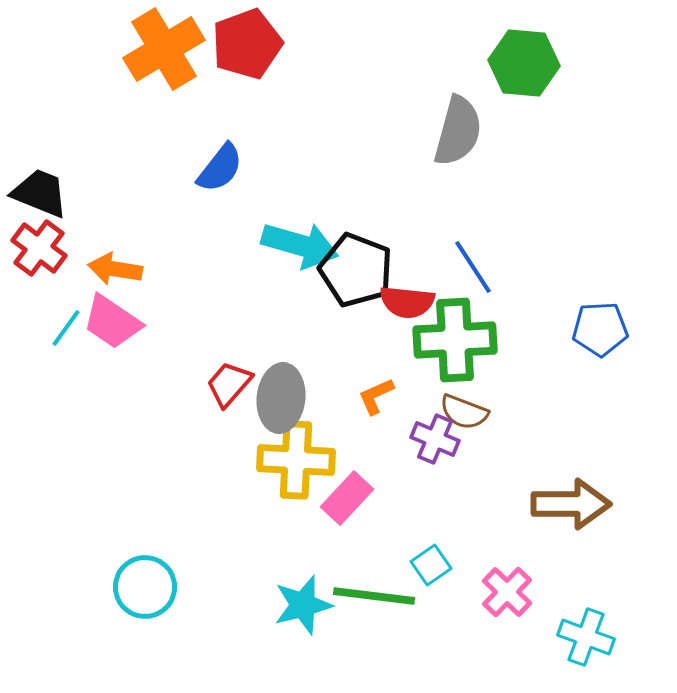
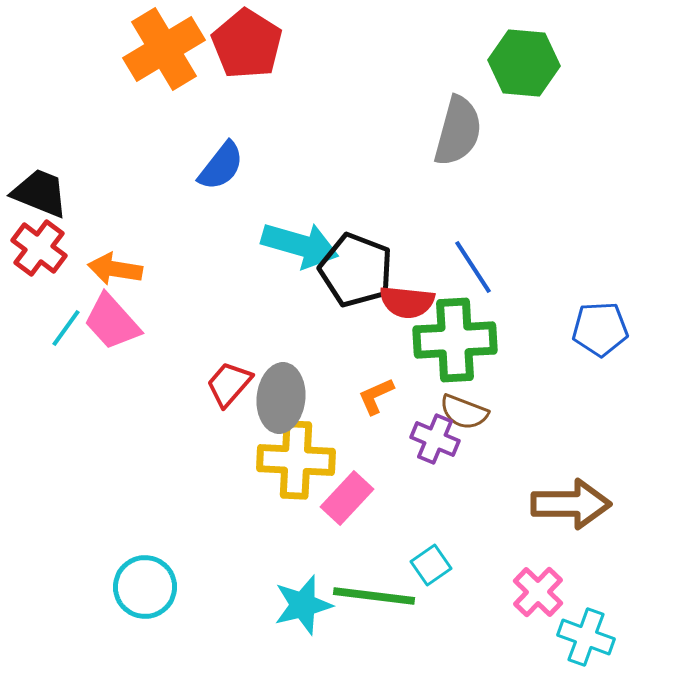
red pentagon: rotated 20 degrees counterclockwise
blue semicircle: moved 1 px right, 2 px up
pink trapezoid: rotated 14 degrees clockwise
pink cross: moved 31 px right
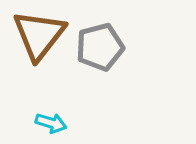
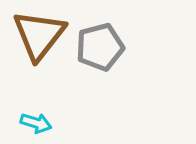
cyan arrow: moved 15 px left
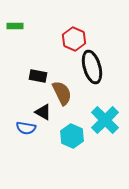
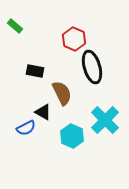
green rectangle: rotated 42 degrees clockwise
black rectangle: moved 3 px left, 5 px up
blue semicircle: rotated 36 degrees counterclockwise
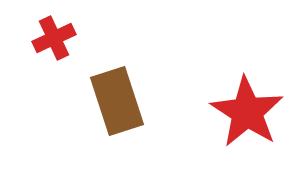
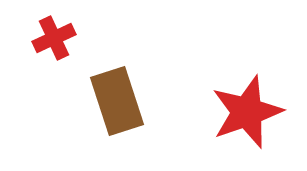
red star: rotated 20 degrees clockwise
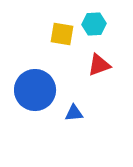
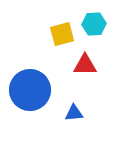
yellow square: rotated 25 degrees counterclockwise
red triangle: moved 14 px left; rotated 20 degrees clockwise
blue circle: moved 5 px left
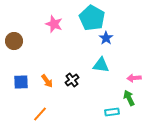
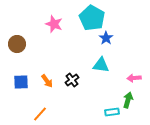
brown circle: moved 3 px right, 3 px down
green arrow: moved 1 px left, 2 px down; rotated 42 degrees clockwise
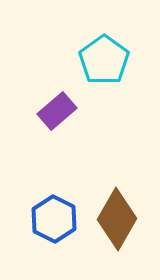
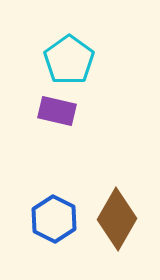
cyan pentagon: moved 35 px left
purple rectangle: rotated 54 degrees clockwise
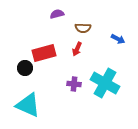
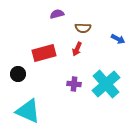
black circle: moved 7 px left, 6 px down
cyan cross: moved 1 px right, 1 px down; rotated 20 degrees clockwise
cyan triangle: moved 6 px down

· · · ·

Exercise instructions. Give back exactly the lines from the one that contains "black circle: moved 7 px left, 6 px down" to the end of the material, both ends kept, and no other line.

Task output.
black circle: moved 7 px left, 6 px down
cyan cross: moved 1 px right, 1 px down; rotated 20 degrees clockwise
cyan triangle: moved 6 px down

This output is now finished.